* **Your objective**:
Of the records that follow, copy only the lines from the line containing "(553, 173) = (713, 169): none -> yellow fish" to the line containing "(735, 292) = (751, 320): grey", both included, exactly as written.

Object state change records
*** Begin section ***
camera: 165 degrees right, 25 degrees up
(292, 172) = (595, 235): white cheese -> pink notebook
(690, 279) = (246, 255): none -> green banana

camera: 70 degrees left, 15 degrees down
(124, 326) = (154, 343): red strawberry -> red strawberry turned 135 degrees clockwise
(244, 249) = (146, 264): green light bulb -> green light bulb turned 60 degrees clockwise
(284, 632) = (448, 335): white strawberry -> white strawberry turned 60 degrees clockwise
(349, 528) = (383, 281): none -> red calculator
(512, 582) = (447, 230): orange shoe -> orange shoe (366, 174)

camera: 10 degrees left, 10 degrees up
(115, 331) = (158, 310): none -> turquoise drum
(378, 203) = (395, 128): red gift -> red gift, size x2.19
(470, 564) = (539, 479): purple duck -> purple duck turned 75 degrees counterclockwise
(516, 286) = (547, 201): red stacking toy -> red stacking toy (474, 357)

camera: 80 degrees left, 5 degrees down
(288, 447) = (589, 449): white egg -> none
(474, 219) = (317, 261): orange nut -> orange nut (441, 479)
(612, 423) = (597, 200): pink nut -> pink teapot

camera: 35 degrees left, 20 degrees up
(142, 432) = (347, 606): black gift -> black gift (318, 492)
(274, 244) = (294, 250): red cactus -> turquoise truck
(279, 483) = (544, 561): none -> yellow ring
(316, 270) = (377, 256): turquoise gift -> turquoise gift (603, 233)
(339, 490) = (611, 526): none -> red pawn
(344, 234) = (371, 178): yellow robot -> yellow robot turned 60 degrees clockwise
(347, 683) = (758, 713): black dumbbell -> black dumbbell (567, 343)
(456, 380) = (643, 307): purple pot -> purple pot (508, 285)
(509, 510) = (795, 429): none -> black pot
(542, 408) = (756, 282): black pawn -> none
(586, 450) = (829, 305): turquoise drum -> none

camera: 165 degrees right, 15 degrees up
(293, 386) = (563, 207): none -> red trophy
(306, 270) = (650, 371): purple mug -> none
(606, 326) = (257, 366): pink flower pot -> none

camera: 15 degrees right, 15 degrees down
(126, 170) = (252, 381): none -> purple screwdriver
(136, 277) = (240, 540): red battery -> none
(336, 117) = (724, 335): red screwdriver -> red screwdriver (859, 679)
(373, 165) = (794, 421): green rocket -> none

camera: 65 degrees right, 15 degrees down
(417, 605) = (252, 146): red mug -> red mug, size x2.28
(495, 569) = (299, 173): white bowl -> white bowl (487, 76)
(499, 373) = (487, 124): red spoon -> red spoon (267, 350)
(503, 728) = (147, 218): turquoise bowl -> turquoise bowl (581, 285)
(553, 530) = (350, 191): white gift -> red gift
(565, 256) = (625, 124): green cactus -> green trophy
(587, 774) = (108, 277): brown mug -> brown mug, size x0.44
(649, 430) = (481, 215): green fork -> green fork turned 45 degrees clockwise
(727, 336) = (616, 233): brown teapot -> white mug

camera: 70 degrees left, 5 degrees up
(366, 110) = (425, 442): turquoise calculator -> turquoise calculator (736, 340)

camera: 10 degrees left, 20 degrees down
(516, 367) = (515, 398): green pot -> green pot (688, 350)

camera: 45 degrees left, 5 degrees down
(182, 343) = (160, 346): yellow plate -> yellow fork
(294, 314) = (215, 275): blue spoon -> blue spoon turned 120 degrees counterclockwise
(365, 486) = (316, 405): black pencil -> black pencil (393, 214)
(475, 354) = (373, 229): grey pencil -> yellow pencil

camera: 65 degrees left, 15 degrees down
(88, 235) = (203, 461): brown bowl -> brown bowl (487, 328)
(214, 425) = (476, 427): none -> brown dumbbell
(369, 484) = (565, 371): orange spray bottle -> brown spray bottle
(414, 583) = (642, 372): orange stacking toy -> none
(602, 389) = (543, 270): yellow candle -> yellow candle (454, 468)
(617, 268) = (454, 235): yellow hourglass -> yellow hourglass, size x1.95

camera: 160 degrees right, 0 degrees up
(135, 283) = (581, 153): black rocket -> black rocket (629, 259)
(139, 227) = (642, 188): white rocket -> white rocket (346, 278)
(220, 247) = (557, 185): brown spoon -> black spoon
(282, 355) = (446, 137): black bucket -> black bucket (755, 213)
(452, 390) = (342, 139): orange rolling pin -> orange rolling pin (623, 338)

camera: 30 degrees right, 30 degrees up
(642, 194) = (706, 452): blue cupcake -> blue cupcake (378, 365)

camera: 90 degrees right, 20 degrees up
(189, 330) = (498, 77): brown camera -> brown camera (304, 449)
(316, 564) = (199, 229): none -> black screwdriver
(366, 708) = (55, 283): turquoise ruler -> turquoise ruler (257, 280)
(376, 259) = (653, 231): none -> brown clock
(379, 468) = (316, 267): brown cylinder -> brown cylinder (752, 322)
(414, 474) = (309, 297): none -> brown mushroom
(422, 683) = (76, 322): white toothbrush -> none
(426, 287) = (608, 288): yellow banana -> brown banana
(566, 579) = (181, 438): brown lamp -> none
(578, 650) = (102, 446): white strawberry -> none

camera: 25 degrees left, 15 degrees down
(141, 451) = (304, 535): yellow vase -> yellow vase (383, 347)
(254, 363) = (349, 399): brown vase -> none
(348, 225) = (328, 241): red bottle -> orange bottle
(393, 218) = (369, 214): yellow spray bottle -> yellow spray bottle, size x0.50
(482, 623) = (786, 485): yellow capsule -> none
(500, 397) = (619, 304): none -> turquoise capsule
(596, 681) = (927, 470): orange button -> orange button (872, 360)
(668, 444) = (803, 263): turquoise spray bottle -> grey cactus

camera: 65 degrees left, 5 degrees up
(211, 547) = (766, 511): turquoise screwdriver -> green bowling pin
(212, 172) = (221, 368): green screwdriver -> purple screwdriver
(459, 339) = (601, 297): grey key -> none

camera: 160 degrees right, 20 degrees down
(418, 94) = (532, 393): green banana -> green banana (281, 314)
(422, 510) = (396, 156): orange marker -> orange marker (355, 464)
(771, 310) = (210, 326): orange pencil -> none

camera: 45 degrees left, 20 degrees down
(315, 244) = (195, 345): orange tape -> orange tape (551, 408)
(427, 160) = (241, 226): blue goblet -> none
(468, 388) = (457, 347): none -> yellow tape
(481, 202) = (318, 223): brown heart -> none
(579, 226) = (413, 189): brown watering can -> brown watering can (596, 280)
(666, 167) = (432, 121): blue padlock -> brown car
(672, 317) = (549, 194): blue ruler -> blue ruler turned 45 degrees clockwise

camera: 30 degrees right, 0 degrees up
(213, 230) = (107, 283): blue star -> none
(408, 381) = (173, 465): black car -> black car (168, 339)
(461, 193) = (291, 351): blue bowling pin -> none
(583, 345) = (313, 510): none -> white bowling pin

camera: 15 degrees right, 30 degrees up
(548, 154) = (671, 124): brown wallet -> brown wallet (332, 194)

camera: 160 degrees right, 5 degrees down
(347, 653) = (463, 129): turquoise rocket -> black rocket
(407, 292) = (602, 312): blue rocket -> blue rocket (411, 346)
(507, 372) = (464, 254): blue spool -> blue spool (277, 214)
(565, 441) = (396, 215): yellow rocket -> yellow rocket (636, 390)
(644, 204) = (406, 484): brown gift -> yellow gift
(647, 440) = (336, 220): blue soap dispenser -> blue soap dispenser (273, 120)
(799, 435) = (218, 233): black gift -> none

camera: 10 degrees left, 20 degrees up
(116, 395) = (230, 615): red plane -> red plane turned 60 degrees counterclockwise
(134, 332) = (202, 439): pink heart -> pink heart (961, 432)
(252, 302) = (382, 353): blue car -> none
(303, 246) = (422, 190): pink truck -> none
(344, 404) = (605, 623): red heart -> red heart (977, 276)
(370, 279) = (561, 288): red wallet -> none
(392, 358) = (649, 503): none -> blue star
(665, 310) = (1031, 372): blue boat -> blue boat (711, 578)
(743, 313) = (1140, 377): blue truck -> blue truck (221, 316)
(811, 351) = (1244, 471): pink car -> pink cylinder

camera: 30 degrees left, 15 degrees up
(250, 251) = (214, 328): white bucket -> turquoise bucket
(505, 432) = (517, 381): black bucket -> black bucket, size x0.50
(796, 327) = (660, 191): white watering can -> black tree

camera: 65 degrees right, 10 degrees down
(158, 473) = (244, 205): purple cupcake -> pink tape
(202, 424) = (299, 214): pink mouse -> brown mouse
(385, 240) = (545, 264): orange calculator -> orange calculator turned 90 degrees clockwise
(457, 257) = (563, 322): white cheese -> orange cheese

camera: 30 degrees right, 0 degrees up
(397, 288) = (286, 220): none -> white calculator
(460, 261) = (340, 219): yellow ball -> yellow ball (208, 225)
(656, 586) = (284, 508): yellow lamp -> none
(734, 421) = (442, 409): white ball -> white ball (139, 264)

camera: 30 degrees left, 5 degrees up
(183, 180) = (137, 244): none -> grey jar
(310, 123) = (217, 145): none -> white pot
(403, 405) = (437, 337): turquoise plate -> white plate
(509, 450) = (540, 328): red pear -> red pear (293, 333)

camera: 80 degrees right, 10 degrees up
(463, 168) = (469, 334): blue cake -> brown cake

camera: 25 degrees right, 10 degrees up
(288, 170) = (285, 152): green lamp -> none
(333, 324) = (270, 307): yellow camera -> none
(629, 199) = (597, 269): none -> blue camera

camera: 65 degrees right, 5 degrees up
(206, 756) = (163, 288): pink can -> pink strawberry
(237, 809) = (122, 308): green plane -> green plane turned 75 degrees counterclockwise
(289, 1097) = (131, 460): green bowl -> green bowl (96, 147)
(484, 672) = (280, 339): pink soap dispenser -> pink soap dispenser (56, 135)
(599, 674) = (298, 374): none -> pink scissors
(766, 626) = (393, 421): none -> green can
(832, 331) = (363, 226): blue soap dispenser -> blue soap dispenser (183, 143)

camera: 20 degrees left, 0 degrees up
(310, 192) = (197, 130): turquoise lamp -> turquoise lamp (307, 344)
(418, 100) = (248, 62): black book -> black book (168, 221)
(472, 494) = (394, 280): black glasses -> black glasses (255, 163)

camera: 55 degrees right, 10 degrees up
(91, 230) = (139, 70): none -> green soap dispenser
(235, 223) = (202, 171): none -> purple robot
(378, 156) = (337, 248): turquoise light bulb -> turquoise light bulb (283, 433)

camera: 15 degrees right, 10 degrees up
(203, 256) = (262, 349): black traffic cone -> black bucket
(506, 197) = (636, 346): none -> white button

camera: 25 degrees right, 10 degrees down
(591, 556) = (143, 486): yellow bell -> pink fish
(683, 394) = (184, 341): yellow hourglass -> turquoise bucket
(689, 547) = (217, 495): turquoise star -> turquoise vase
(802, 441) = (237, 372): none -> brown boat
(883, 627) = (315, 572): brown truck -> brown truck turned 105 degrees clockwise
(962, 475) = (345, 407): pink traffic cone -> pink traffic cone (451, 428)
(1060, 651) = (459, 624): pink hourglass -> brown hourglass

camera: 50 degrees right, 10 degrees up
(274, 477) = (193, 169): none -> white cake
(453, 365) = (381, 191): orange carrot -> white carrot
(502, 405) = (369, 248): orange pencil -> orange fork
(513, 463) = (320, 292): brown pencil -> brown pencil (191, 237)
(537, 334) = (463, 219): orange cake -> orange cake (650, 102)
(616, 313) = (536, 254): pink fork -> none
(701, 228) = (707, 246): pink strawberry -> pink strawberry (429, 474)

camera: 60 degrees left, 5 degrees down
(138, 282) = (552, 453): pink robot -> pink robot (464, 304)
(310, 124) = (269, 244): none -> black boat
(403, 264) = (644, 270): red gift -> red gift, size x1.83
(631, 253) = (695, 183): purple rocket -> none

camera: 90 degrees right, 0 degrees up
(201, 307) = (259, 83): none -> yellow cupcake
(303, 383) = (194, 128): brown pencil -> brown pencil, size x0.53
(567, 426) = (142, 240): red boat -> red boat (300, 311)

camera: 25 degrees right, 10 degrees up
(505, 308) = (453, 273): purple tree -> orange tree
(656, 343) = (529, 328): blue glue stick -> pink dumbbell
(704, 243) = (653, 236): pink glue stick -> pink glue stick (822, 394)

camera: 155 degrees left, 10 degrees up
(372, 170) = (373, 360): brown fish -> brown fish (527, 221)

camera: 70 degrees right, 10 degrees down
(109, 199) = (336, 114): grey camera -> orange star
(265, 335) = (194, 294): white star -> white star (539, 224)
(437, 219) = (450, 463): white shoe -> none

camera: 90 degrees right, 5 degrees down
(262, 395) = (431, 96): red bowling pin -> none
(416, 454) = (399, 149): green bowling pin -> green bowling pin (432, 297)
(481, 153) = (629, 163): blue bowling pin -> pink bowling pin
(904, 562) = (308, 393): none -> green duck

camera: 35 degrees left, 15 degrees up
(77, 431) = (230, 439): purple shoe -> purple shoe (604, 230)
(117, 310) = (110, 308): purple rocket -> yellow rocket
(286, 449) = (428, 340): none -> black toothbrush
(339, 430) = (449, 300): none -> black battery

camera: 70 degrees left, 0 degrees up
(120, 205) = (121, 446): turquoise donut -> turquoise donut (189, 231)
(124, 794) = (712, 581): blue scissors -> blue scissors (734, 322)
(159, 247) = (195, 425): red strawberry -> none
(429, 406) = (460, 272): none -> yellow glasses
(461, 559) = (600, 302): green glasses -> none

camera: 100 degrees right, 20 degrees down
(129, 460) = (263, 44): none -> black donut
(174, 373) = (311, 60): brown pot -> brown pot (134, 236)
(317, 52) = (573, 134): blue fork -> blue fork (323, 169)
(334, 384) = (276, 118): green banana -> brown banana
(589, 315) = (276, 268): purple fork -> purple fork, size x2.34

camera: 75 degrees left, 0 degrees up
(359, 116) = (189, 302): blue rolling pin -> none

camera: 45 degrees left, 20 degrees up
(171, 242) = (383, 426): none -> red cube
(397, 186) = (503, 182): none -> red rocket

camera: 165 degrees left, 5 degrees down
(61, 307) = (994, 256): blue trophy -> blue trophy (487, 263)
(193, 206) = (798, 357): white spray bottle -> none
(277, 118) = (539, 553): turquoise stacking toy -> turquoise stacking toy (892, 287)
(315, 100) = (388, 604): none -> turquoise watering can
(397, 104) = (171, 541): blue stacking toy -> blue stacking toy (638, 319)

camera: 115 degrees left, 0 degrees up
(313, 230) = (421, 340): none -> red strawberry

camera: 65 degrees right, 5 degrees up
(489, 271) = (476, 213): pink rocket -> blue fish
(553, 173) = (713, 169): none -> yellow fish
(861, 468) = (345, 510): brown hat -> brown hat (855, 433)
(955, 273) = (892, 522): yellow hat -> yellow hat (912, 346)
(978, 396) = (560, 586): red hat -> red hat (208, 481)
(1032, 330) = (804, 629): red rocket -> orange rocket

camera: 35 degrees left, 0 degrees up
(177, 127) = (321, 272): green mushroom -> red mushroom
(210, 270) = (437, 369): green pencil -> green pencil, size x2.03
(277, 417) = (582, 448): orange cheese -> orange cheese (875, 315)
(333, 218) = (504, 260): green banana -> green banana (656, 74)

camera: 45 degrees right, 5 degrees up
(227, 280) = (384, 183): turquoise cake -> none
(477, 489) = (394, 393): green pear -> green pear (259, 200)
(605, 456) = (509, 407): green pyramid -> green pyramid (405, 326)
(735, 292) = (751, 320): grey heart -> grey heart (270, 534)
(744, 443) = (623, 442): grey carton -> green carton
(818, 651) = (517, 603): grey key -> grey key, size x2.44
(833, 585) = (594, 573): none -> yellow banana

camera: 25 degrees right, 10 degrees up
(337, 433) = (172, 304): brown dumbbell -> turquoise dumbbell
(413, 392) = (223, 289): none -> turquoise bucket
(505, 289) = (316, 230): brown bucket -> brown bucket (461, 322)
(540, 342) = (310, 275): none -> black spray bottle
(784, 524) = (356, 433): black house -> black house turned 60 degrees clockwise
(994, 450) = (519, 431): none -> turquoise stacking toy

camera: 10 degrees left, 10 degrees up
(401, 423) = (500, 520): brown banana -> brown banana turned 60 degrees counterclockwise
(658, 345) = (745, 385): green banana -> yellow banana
*** End section ***
* **Task solution**:
(553, 173) = (713, 169): none -> yellow fish
(861, 468) = (345, 510): brown hat -> brown hat (855, 433)
(955, 273) = (892, 522): yellow hat -> yellow hat (912, 346)
(978, 396) = (560, 586): red hat -> red hat (208, 481)
(1032, 330) = (804, 629): red rocket -> orange rocket

camera: 35 degrees left, 0 degrees up
(177, 127) = (321, 272): green mushroom -> red mushroom
(210, 270) = (437, 369): green pencil -> green pencil, size x2.03
(277, 417) = (582, 448): orange cheese -> orange cheese (875, 315)
(333, 218) = (504, 260): green banana -> green banana (656, 74)

camera: 45 degrees right, 5 degrees up
(227, 280) = (384, 183): turquoise cake -> none
(477, 489) = (394, 393): green pear -> green pear (259, 200)
(605, 456) = (509, 407): green pyramid -> green pyramid (405, 326)
(735, 292) = (751, 320): grey heart -> grey heart (270, 534)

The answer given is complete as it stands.